Exercise: Starting with the line that contains "brown shoe [727,177,798,231] -> none", copy out each line through the end of the entries below, exactly as written, and nothing else.

Data under study:
-------
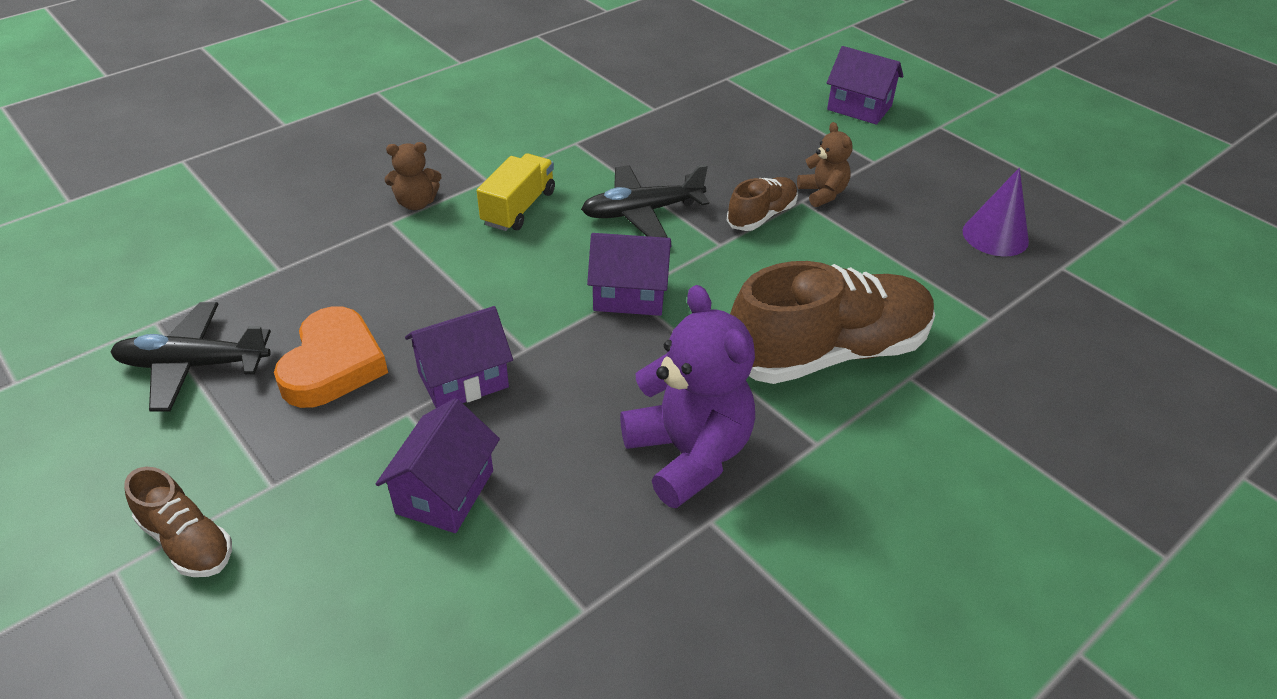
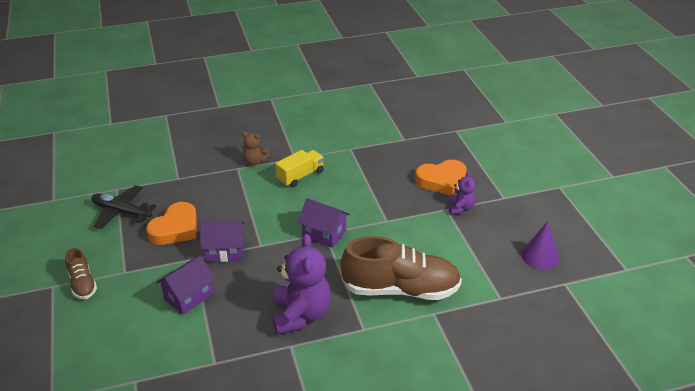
camera: 25 degrees right, 5 degrees down
black plane [581,165,709,238] -> none
brown shoe [727,177,798,231] -> none
brown teddy bear [797,122,852,207] -> purple teddy bear [448,171,476,215]
purple house [827,46,903,125] -> none
none -> orange heart [415,160,467,195]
-------
Response to the task:
brown shoe [727,177,798,231] -> none
brown teddy bear [797,122,852,207] -> purple teddy bear [448,171,476,215]
purple house [827,46,903,125] -> none
none -> orange heart [415,160,467,195]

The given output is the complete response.